### EXERCISE GOAL
Every line holding the string "VCTRL" is to be copied from the entries below.

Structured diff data
*-*-*

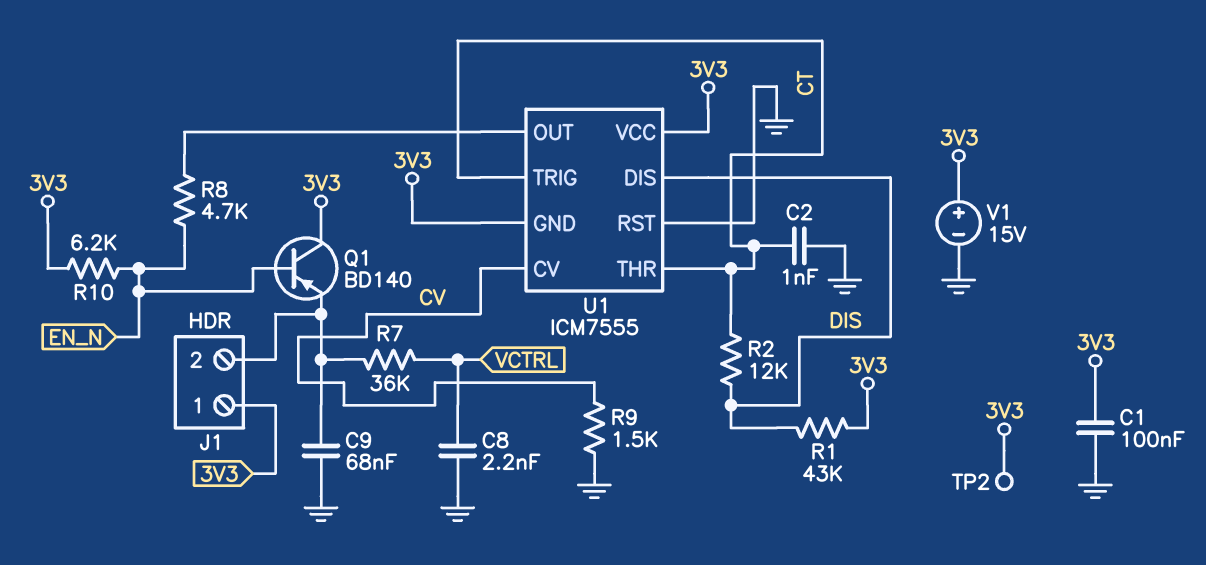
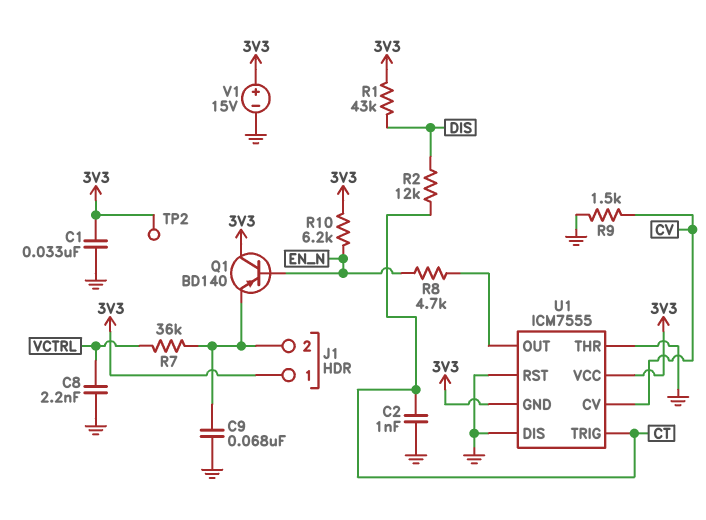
C1: 100nF (3V3, GND) -> 33nF (3V3, GND)
U1 pin DIS: DIS -> GND
U1 pin THR: CT -> GND

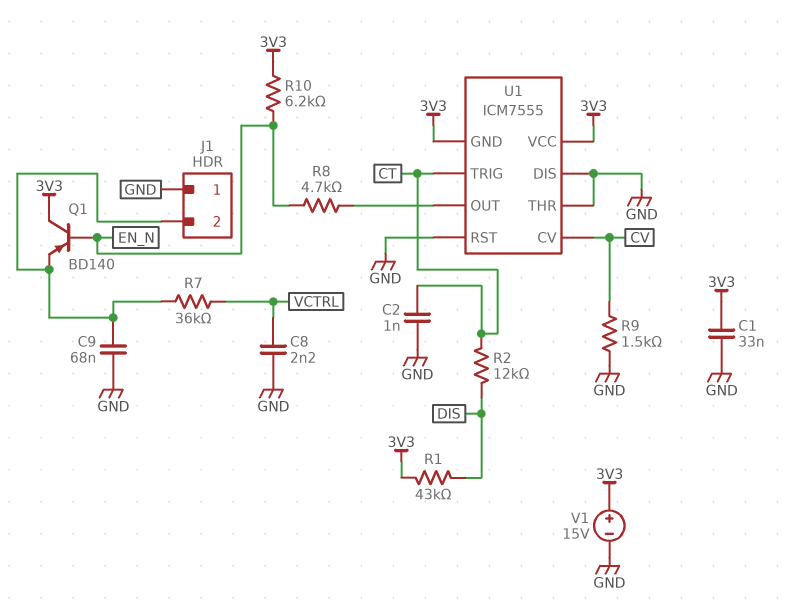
J1 pin 1: 3V3 -> GND
TP2: test point (3V3) -> none

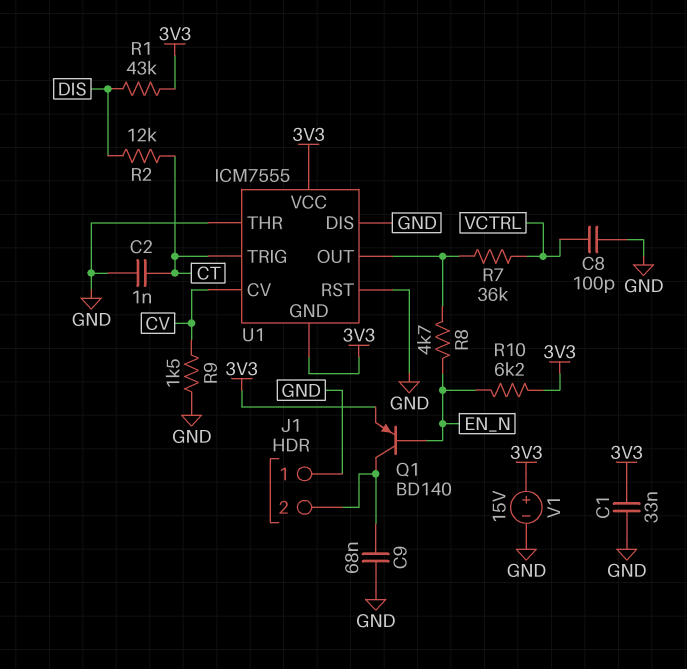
C8: 2.2nF (GND, VCTRL) -> 100pF (GND, VCTRL)
Q1: PNP BD140 (B EN_N, C 3V3, E J1/2) -> PNP BD140 (B EN_N, C J1/2, E 3V3)
R7: 36k (J1/2, VCTRL) -> 36k (U1/OUT, VCTRL)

*-*-*

### FINISHED EXERCISE
C8: 2.2nF (GND, VCTRL) -> 100pF (GND, VCTRL)
R7: 36k (J1/2, VCTRL) -> 36k (U1/OUT, VCTRL)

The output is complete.